=== Information ===

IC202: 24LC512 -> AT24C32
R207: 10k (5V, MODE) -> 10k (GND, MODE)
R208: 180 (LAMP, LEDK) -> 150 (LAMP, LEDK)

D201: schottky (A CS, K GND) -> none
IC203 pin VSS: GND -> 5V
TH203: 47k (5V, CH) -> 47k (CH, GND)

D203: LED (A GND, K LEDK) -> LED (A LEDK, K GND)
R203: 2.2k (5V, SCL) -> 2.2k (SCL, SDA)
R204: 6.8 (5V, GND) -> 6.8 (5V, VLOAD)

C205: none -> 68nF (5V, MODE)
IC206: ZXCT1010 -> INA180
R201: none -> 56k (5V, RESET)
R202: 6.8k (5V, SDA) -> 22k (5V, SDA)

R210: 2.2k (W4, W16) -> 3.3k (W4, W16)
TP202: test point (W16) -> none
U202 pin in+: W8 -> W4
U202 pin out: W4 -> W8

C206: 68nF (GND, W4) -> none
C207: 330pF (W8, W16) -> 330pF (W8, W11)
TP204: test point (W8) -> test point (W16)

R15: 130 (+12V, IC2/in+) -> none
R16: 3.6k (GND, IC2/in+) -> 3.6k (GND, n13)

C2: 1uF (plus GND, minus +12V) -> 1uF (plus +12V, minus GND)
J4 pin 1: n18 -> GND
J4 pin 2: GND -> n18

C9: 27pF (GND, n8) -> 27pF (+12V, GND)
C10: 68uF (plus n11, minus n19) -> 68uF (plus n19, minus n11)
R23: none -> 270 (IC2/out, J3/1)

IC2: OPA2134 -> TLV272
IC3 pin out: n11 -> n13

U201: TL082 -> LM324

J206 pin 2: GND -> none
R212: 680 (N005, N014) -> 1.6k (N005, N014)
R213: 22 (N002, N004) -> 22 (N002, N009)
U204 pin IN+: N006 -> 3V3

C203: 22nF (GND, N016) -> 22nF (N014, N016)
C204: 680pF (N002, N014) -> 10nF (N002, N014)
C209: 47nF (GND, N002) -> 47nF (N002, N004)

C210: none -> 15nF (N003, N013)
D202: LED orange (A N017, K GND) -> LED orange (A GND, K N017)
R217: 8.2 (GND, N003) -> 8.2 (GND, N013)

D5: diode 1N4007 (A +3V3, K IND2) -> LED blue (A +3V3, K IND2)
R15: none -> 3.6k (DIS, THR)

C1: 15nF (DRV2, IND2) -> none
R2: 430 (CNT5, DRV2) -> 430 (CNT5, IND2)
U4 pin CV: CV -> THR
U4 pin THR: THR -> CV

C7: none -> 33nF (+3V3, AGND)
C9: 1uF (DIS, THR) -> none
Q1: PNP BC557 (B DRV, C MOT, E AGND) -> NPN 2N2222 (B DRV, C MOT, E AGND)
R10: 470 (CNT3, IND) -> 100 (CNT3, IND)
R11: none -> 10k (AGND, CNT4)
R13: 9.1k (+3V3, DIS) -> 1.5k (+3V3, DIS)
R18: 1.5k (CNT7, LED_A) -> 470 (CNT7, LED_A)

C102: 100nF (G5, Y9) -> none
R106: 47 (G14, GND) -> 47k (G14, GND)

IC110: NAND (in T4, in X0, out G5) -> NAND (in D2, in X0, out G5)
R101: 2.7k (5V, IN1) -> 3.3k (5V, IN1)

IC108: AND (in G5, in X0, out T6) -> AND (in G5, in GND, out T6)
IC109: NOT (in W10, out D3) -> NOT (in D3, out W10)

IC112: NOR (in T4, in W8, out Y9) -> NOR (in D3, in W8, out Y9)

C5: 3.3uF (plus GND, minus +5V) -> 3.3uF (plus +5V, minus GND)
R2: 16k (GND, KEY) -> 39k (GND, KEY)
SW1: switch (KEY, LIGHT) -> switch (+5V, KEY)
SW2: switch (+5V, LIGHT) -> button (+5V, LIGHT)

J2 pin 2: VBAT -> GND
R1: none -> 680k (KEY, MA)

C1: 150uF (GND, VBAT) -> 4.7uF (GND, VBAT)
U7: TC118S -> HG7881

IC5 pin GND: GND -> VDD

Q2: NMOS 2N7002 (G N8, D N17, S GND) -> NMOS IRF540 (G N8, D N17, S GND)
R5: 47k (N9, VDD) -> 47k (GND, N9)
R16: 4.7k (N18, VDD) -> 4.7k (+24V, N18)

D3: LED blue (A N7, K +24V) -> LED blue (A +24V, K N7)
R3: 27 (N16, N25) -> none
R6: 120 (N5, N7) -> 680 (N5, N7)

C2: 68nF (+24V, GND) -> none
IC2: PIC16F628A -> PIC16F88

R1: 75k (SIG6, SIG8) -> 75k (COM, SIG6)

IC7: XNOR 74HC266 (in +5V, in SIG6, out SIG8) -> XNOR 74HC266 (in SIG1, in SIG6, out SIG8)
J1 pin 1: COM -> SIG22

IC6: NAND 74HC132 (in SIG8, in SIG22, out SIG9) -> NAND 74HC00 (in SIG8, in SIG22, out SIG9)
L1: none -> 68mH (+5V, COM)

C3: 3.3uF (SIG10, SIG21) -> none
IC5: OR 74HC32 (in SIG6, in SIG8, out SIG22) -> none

===

Print exactly the lines from the beginning of the entries through the line with "R201: none -> 56k (5V, RESET)". Output nothing more.

IC202: 24LC512 -> AT24C32
R207: 10k (5V, MODE) -> 10k (GND, MODE)
R208: 180 (LAMP, LEDK) -> 150 (LAMP, LEDK)

D201: schottky (A CS, K GND) -> none
IC203 pin VSS: GND -> 5V
TH203: 47k (5V, CH) -> 47k (CH, GND)

D203: LED (A GND, K LEDK) -> LED (A LEDK, K GND)
R203: 2.2k (5V, SCL) -> 2.2k (SCL, SDA)
R204: 6.8 (5V, GND) -> 6.8 (5V, VLOAD)

C205: none -> 68nF (5V, MODE)
IC206: ZXCT1010 -> INA180
R201: none -> 56k (5V, RESET)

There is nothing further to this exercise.